Exercise prompt:
Locate the lines of the listing below that hold "SCALE", then copy each of them.
- - - -
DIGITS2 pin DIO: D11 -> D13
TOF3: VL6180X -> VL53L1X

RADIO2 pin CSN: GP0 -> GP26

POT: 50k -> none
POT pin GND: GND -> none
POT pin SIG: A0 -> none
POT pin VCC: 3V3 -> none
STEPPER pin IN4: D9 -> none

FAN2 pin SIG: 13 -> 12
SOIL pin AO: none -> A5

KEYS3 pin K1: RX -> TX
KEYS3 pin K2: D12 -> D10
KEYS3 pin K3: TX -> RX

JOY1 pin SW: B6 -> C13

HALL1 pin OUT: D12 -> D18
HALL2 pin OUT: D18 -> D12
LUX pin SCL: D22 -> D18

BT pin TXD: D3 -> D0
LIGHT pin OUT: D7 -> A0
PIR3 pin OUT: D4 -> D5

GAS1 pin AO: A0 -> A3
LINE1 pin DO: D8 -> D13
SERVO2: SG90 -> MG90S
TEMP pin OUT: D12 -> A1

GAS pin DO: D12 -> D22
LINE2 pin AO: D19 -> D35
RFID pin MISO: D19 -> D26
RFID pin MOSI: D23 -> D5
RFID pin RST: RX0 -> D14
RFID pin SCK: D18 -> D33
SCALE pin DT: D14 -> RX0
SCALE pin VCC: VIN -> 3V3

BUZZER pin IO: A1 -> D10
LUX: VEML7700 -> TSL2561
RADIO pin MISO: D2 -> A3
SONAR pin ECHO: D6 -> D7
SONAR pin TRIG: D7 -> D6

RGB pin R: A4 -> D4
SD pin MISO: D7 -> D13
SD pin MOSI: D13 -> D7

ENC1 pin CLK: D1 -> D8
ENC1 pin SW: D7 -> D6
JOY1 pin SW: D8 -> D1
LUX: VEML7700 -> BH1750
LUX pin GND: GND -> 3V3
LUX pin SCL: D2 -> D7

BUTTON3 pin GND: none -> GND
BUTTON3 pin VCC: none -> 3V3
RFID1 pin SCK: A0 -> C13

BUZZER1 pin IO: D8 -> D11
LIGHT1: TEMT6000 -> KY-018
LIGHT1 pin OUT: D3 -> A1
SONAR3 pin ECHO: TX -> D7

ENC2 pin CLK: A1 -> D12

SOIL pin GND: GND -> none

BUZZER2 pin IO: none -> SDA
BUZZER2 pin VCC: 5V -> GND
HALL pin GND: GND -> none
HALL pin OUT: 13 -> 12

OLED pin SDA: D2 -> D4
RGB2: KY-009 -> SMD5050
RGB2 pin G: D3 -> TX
- - - -
Result:
SCALE pin DT: D14 -> RX0
SCALE pin VCC: VIN -> 3V3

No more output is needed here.